Dataset records:
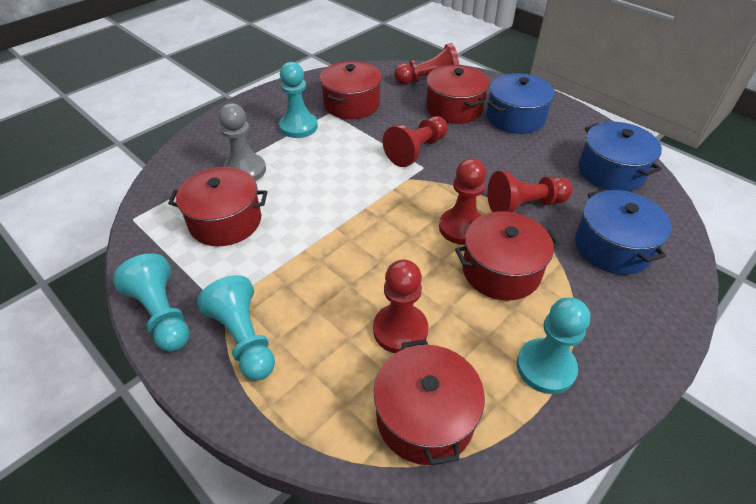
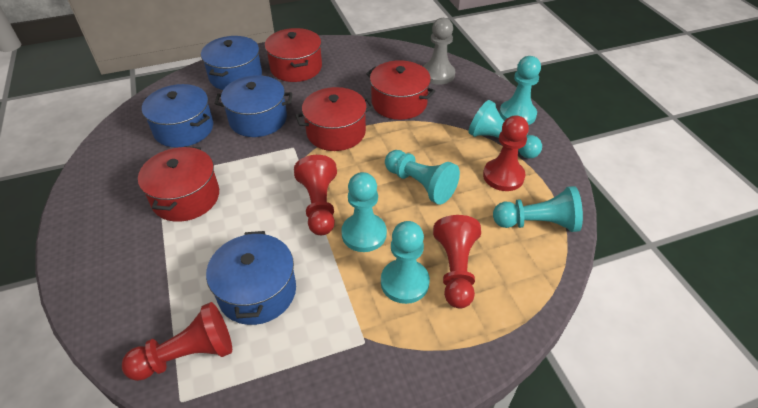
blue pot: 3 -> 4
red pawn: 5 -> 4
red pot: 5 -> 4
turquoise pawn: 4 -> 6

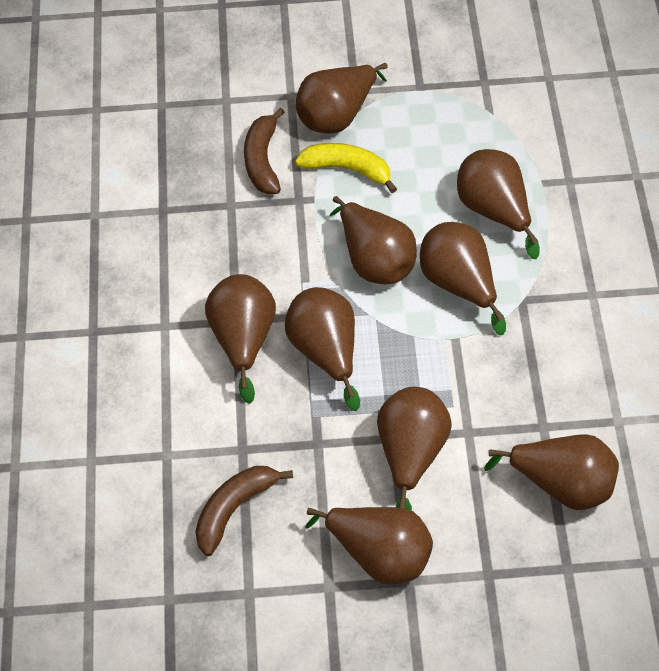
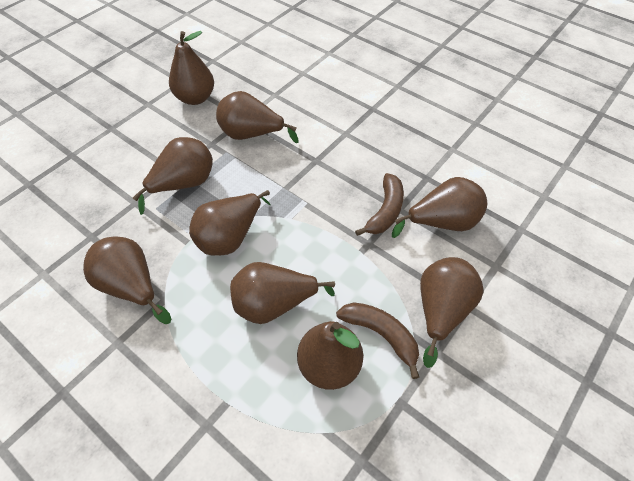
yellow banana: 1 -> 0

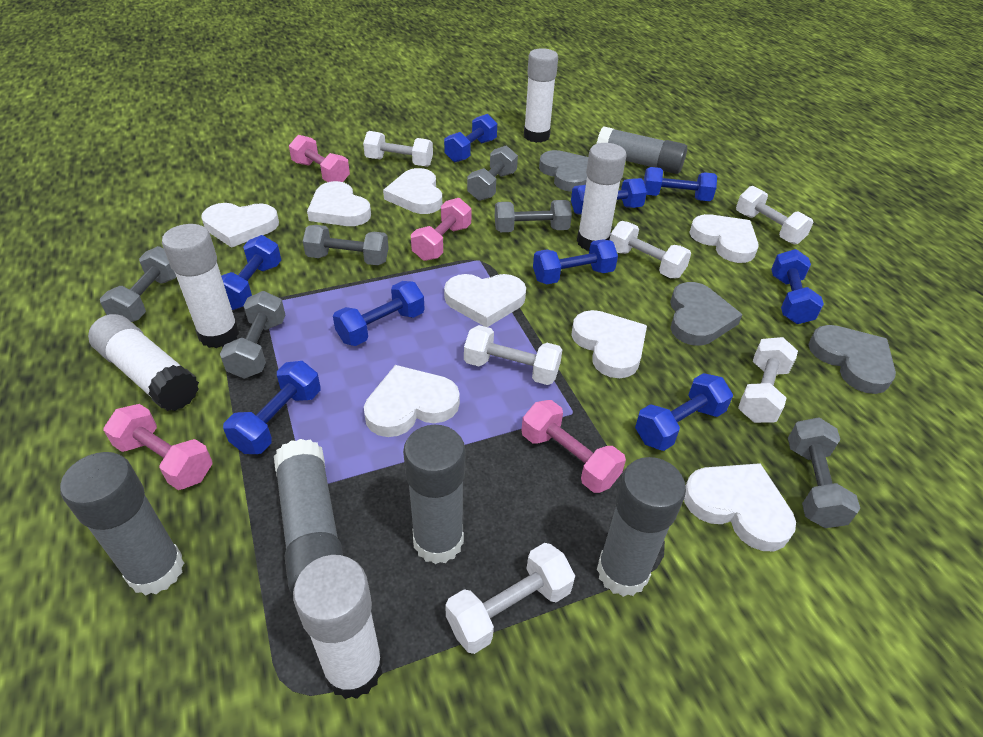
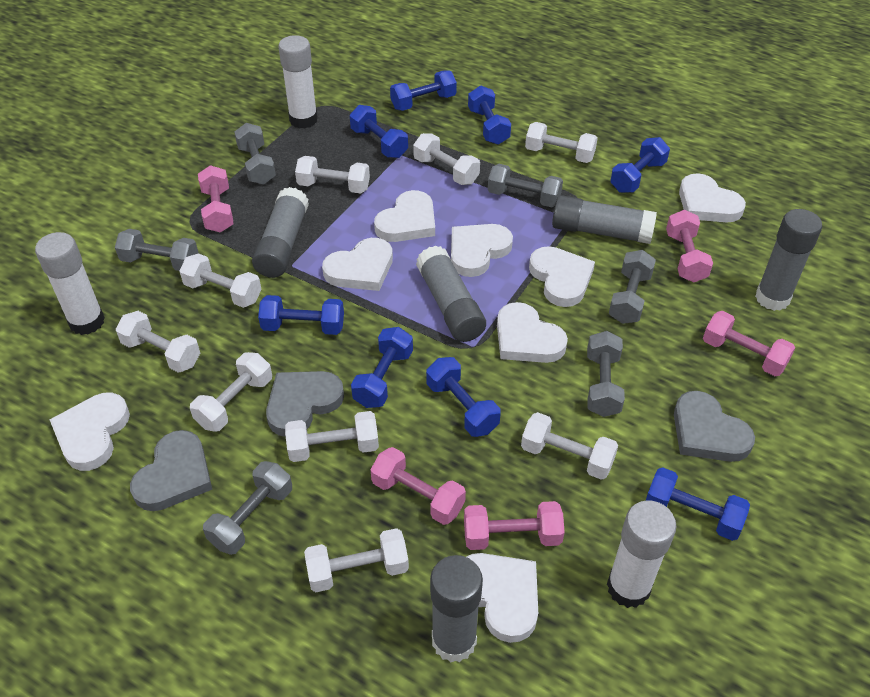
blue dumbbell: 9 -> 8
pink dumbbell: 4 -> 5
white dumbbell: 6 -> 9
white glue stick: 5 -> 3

Assignment: This exercise needs every line of the listing that contains the word "white".

Solution for this task:
white dumbbell: 6 -> 9
white glue stick: 5 -> 3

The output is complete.